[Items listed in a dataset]
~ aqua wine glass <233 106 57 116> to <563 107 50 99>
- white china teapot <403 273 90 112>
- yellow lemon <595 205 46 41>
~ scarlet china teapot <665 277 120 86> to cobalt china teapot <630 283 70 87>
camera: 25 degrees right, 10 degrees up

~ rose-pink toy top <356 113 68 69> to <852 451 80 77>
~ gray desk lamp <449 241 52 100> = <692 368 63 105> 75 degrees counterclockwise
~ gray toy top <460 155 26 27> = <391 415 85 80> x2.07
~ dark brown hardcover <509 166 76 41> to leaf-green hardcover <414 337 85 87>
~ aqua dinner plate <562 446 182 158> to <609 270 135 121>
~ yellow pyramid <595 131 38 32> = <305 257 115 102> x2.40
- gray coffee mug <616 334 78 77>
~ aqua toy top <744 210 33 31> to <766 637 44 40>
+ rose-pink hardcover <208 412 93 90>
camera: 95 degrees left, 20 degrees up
==
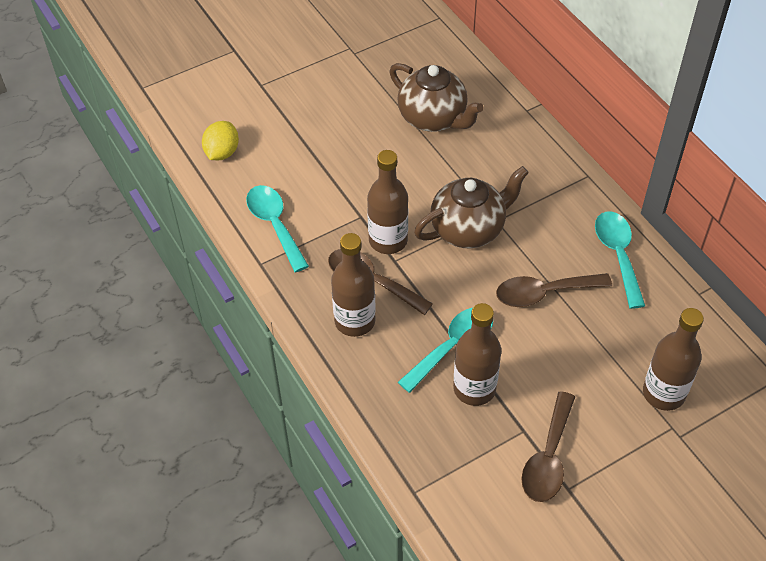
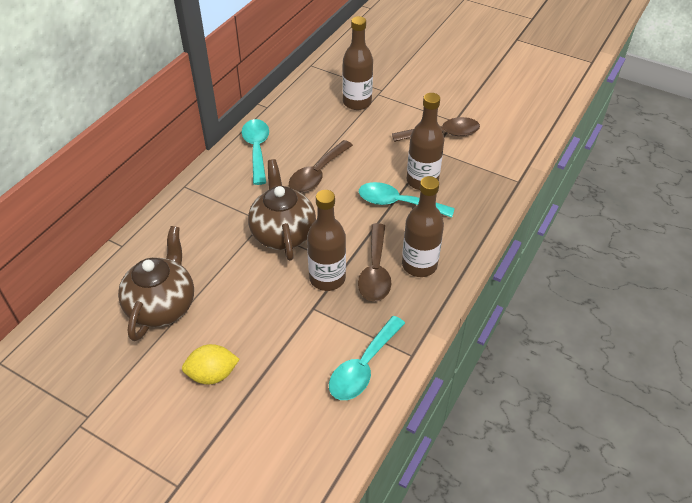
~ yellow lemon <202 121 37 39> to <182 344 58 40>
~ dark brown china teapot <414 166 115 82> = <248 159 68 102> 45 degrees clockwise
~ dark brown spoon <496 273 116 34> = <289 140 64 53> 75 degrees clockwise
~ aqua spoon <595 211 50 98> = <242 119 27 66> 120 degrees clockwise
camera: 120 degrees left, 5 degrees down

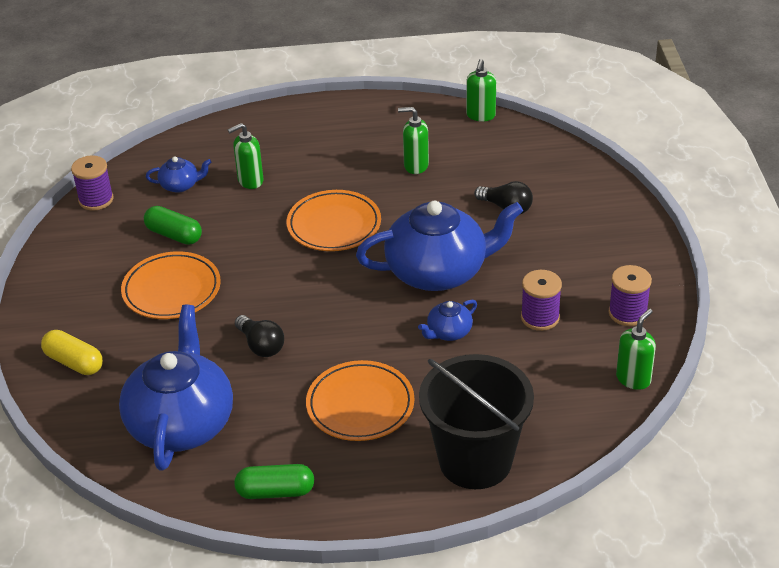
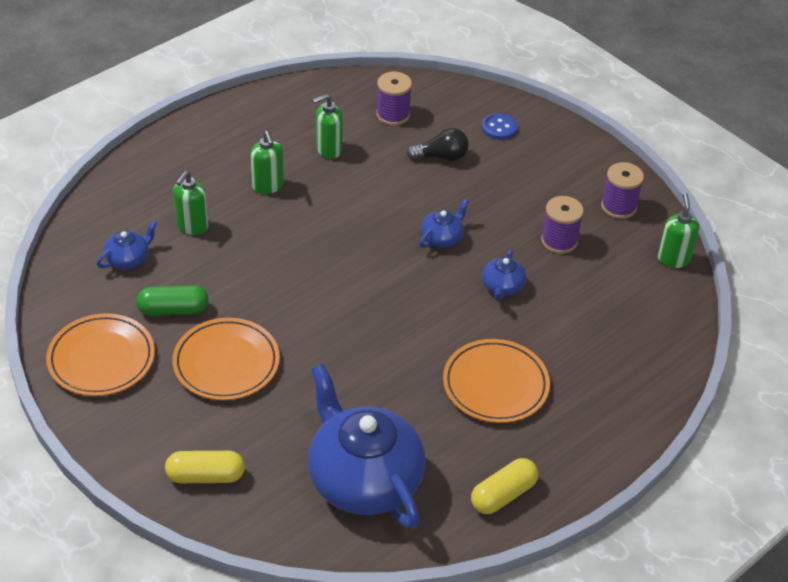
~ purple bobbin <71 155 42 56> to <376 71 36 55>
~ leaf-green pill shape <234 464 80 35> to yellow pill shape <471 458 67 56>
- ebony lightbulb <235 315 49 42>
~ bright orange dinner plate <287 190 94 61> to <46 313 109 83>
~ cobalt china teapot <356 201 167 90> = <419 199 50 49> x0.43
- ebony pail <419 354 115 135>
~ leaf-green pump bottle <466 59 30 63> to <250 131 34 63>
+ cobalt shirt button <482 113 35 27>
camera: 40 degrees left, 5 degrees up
--
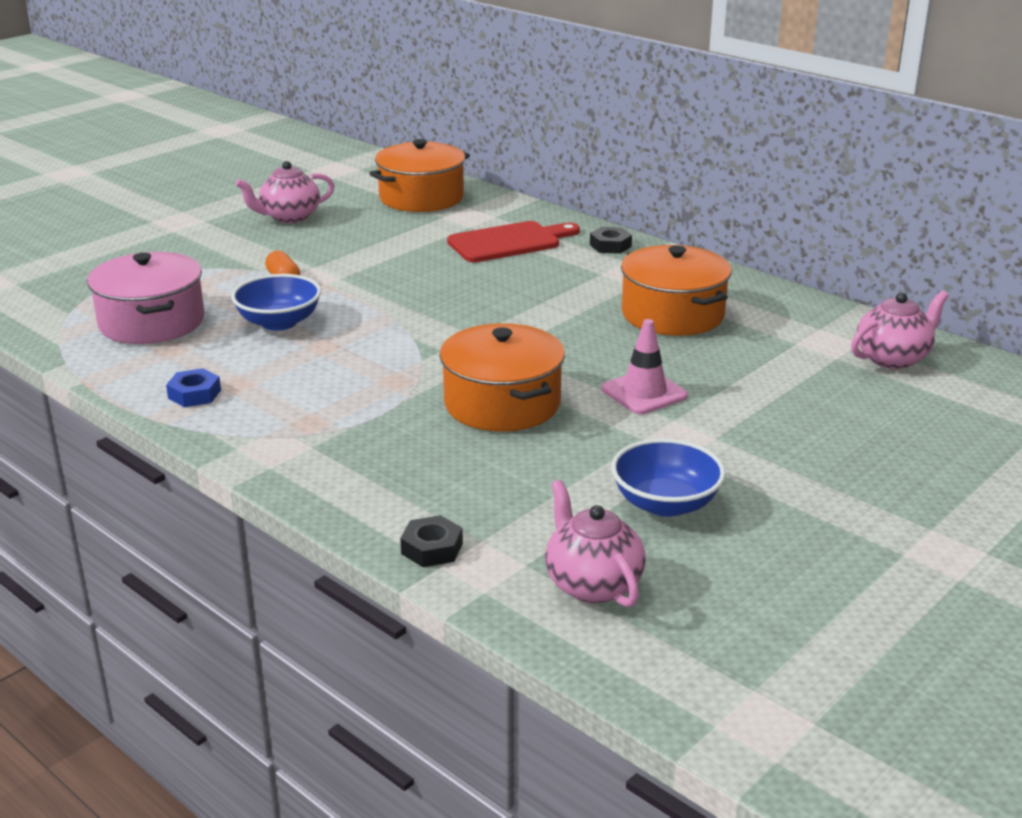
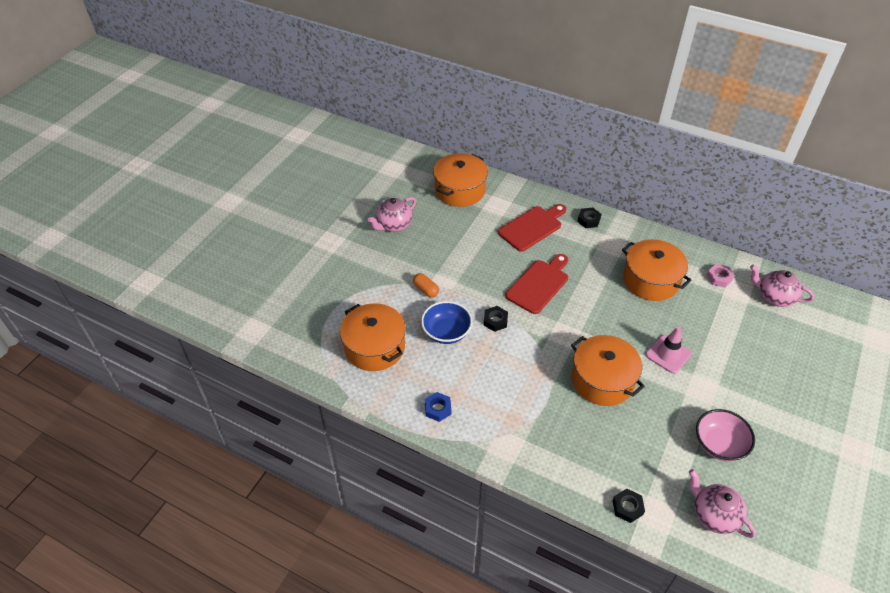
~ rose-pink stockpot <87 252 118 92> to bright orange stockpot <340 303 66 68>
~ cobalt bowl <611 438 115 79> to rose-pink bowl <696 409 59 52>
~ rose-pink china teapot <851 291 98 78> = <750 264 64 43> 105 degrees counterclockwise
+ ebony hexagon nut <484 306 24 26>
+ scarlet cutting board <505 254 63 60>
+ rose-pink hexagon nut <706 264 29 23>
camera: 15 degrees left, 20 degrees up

• **Exercise brief**
There is a run of lines above from the one with "<563 107 50 99>" to the one with "<630 283 70 87>"; print exactly that run, both ends included, and nothing else.

• **Solution to this task**
~ aqua wine glass <233 106 57 116> to <563 107 50 99>
- white china teapot <403 273 90 112>
- yellow lemon <595 205 46 41>
~ scarlet china teapot <665 277 120 86> to cobalt china teapot <630 283 70 87>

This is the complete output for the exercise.